> _WHAT THIS TASK INVOLVES_:
When you reach the line in the data below that contains "camera: 35 degrees left, 5 degrees down", please start repeating lines exactly, and stop after the line that contains "none -> white cheese [281,171,354,217]", repeating nothing else.

***

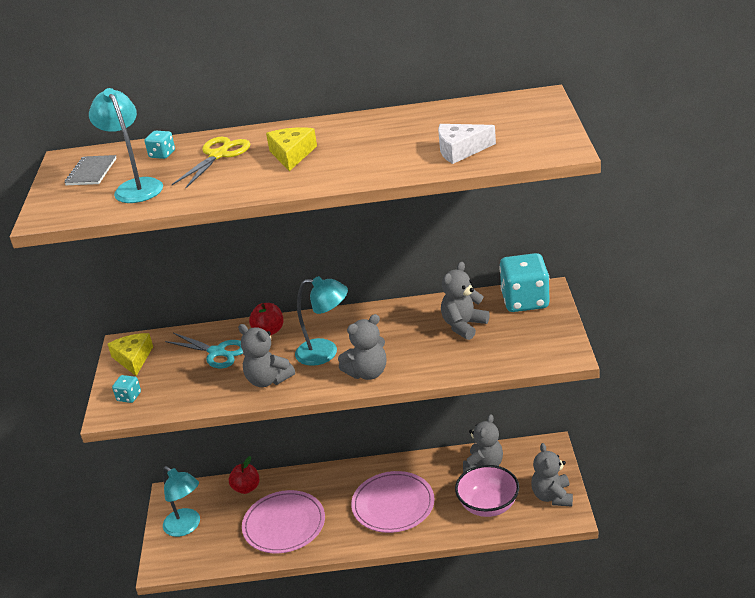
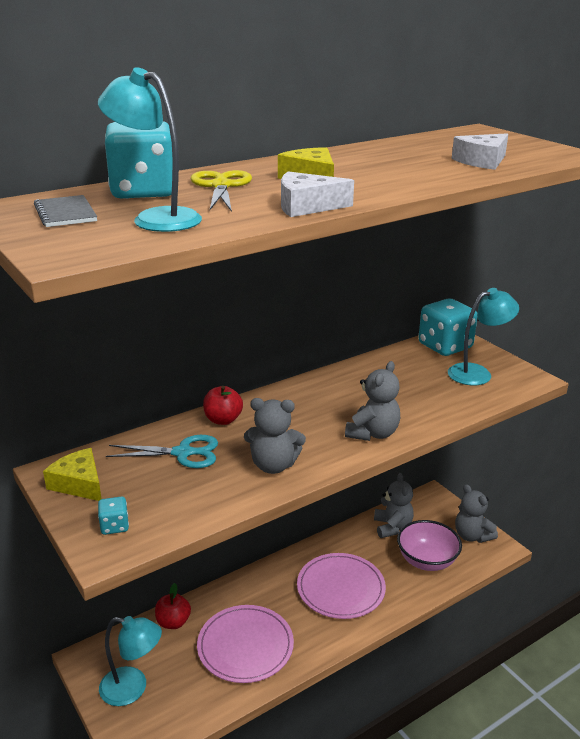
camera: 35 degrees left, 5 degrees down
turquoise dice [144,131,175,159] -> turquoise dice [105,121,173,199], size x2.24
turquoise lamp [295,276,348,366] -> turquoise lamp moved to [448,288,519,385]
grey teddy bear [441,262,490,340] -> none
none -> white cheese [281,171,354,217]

***

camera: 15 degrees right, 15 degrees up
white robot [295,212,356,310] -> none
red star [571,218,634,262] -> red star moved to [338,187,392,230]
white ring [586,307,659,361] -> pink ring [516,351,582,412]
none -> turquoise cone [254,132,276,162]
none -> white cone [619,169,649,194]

***

> _WRITTEN ANSWER_:
camera: 35 degrees left, 5 degrees down
turquoise dice [144,131,175,159] -> turquoise dice [105,121,173,199], size x2.24
turquoise lamp [295,276,348,366] -> turquoise lamp moved to [448,288,519,385]
grey teddy bear [441,262,490,340] -> none
none -> white cheese [281,171,354,217]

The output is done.